EXERCISE DETAILS:
Pictures are to be excluded. Please print only the lines from the one containing "none -> black brick E7 level 1" through the end of the data, exactly as they appear.
═════ GIVEN DATA
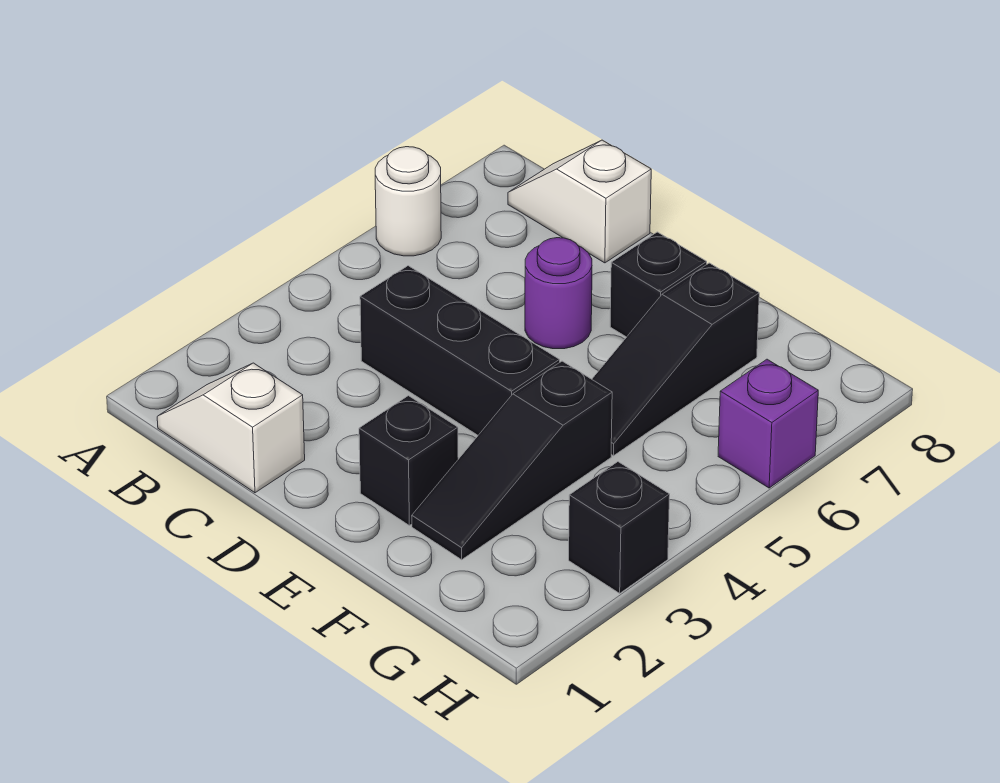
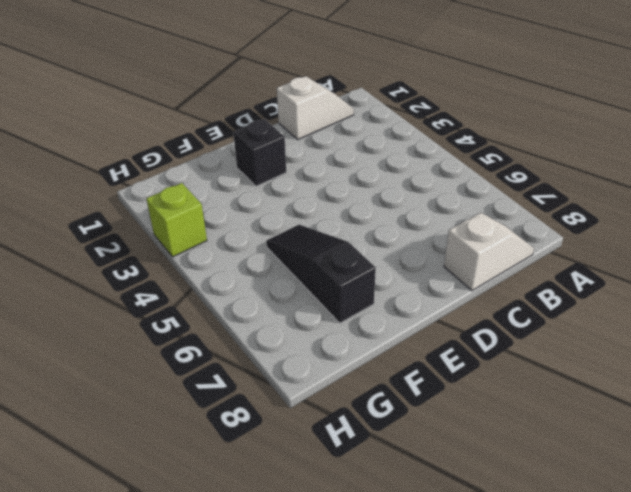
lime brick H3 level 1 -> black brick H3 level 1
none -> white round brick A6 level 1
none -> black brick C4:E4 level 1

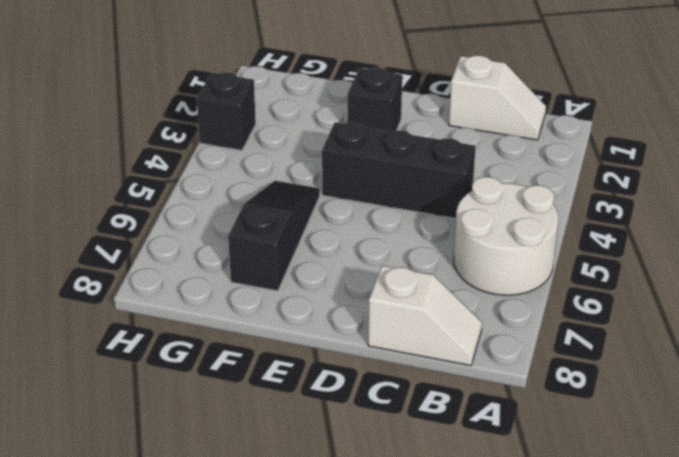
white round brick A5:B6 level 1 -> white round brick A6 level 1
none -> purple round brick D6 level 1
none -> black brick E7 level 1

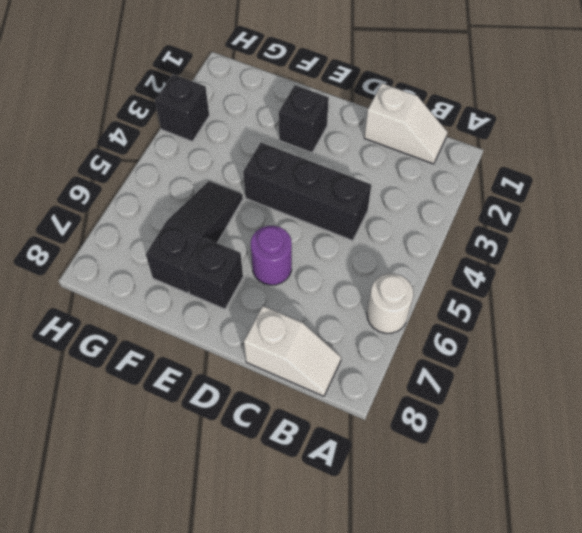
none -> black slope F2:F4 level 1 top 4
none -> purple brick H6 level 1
══════════
ANSWER BELOW:
none -> black brick E7 level 1

none -> black slope F2:F4 level 1 top 4
none -> purple brick H6 level 1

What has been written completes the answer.